Go through the listing below and output exactly the line with "turquoise scissors: 3 -> 5", the line with "yellow pencil: 3 -> 2", and each line between; omit the rest.

[[ INPUT, beginning ]]

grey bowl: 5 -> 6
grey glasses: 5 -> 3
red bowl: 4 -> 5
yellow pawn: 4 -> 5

[[ INPUT, end ]]
[[ INPUT, beginning ]]

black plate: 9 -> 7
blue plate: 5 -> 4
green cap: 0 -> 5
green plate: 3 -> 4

[[ INPUT, end ]]
[[ INPUT, beginning ]]

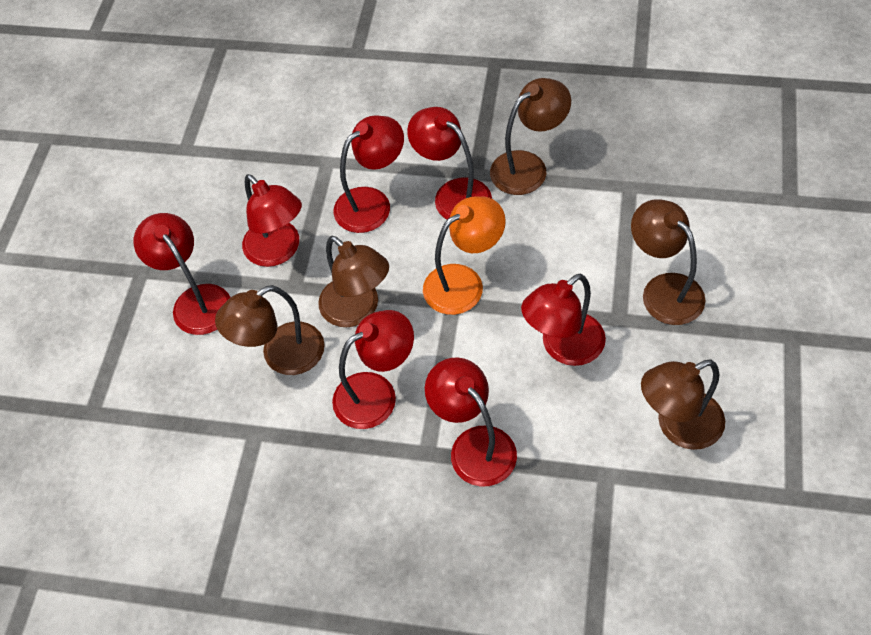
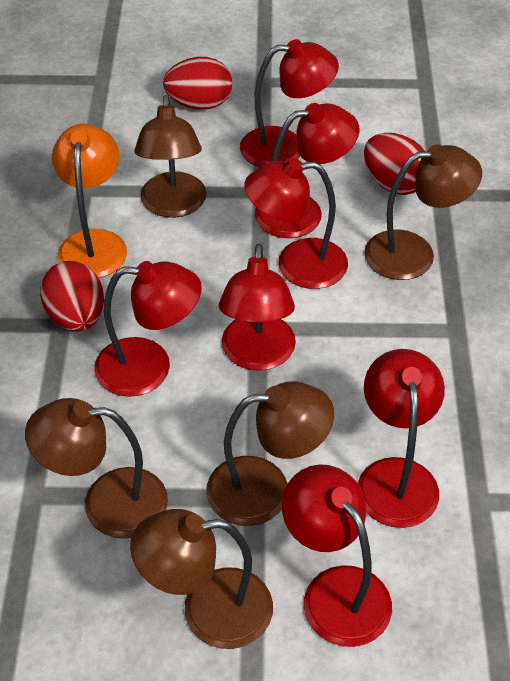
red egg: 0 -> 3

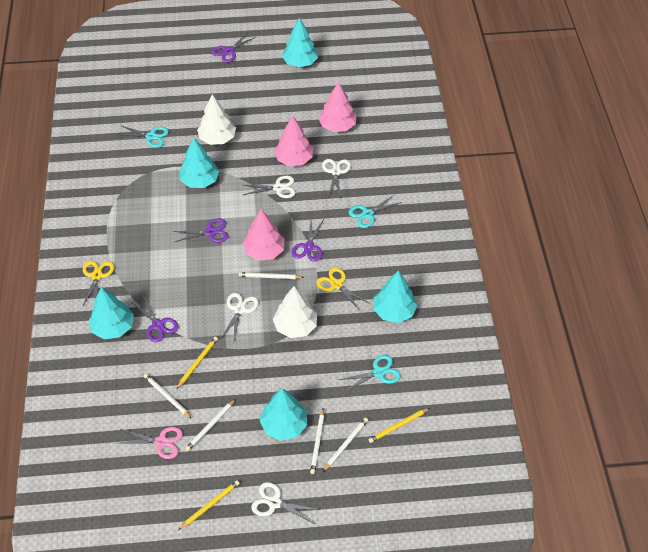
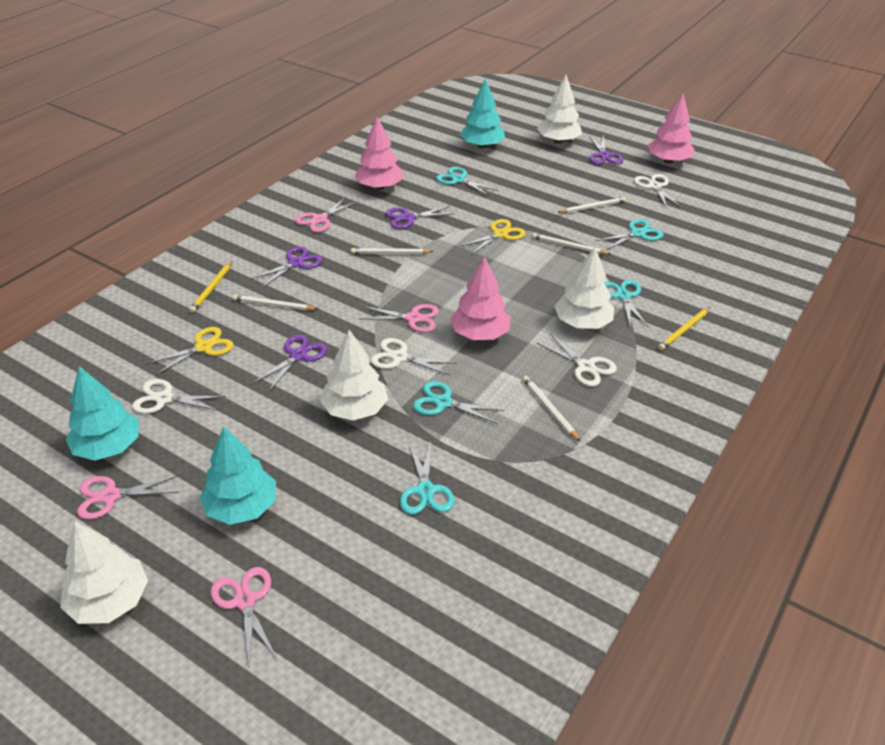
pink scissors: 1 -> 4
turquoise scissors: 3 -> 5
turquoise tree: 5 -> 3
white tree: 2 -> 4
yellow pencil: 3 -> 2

[[ INPUT, end ]]

EXPECTED ANSWER:
turquoise scissors: 3 -> 5
turquoise tree: 5 -> 3
white tree: 2 -> 4
yellow pencil: 3 -> 2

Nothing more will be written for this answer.